Work to complete: Find the lines below holding the word "brown" and copy each of them.

Data supplied:
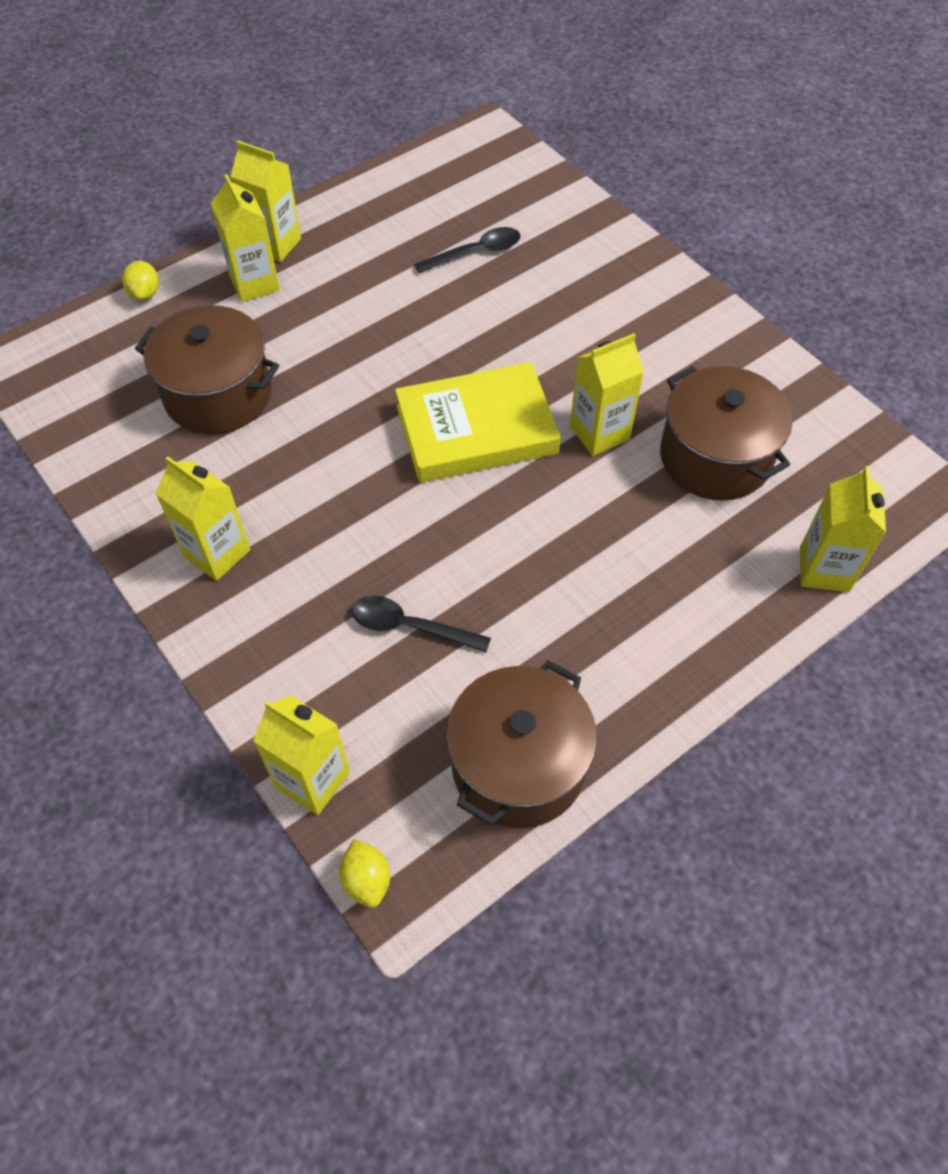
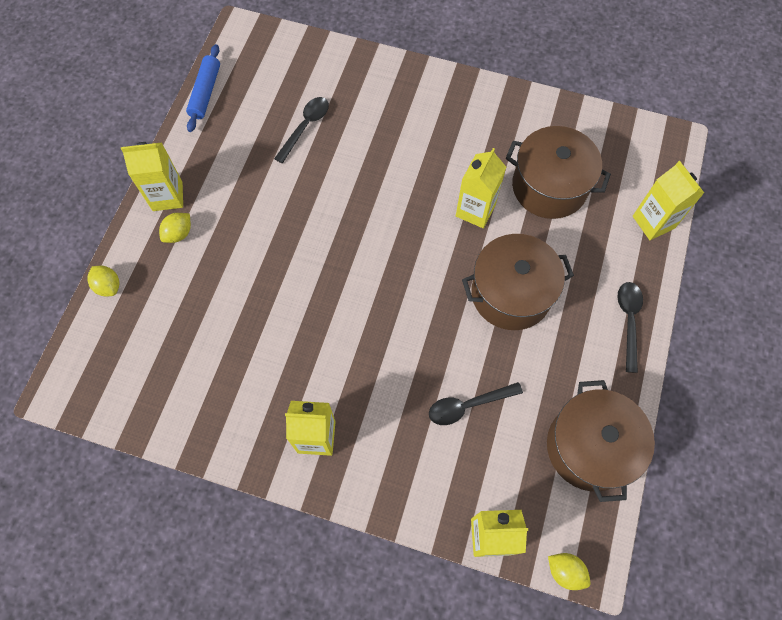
camera: 35 degrees left, 10 degrees up
brown pot [135,305,279,434] -> brown pot moved to [462,234,574,330]
yellow carton [211,174,280,302] -> yellow lemon [159,213,191,243]
yellow book [395,362,561,482] -> none
none -> blue rolling pin [186,44,220,132]
none -> black spoon [617,282,643,373]

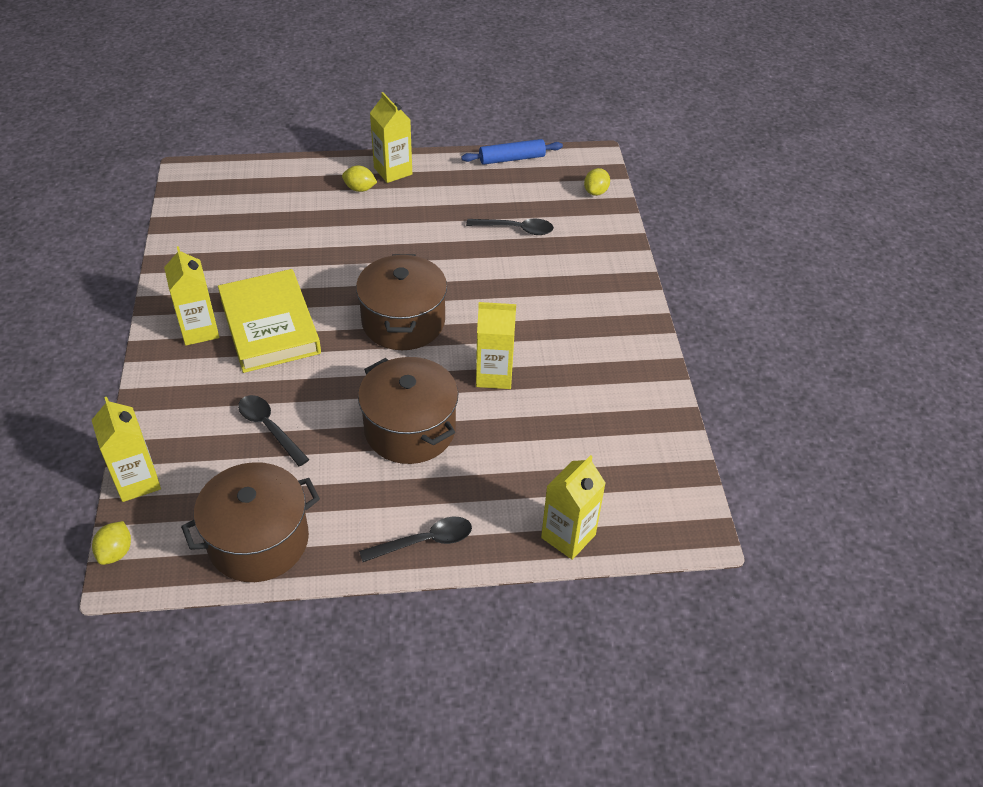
camera: 65 degrees right, 20 degrees down
yellow lemon [87,266,120,296] -> yellow lemon moved to [584,168,610,196]
brown pot [506,126,611,219] -> brown pot moved to [356,254,447,350]
none -> yellow book [218,269,321,373]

Result:
brown pot [135,305,279,434] -> brown pot moved to [462,234,574,330]
brown pot [506,126,611,219] -> brown pot moved to [356,254,447,350]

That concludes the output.